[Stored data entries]
________

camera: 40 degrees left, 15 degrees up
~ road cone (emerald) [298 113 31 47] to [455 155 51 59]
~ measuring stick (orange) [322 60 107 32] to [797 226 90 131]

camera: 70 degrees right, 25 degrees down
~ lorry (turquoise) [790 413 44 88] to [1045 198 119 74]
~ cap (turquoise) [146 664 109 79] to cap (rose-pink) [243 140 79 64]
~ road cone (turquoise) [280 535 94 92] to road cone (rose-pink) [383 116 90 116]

________

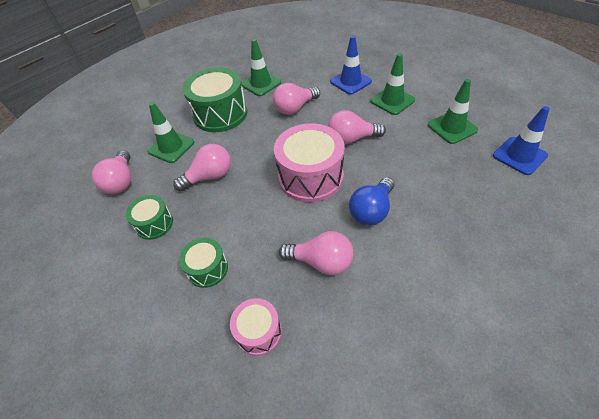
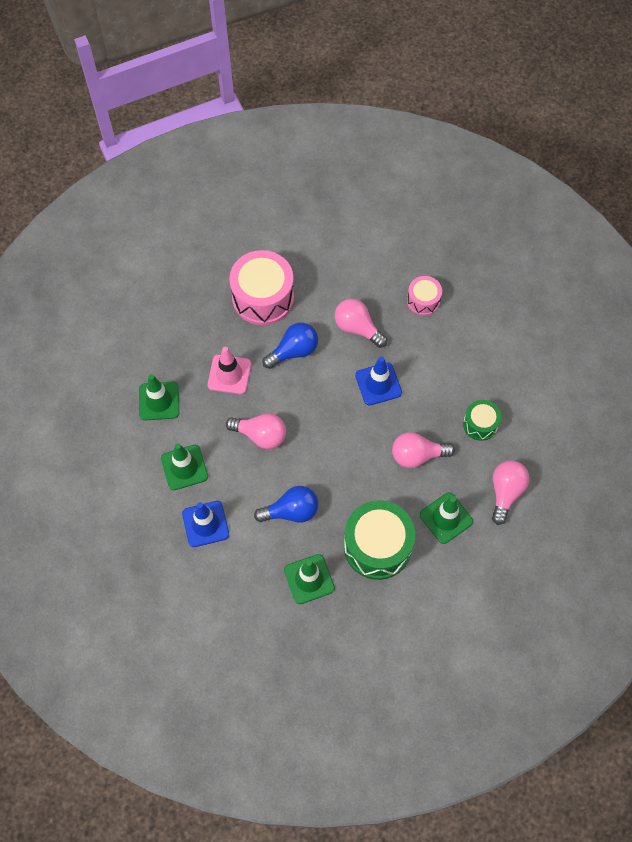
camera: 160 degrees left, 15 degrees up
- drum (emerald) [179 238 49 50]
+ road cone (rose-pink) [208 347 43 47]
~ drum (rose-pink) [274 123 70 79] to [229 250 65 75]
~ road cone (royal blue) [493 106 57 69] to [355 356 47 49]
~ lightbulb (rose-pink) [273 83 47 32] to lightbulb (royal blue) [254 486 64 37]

________

• [Problem details]:
The lines above starting at the one that contains "camera: 40 degrees left, 15 degrees up" and ending at the one that contains "[455 155 51 59]" must be transcribed exactly, and no other lines may appear.

• [Exercise response]:
camera: 40 degrees left, 15 degrees up
~ road cone (emerald) [298 113 31 47] to [455 155 51 59]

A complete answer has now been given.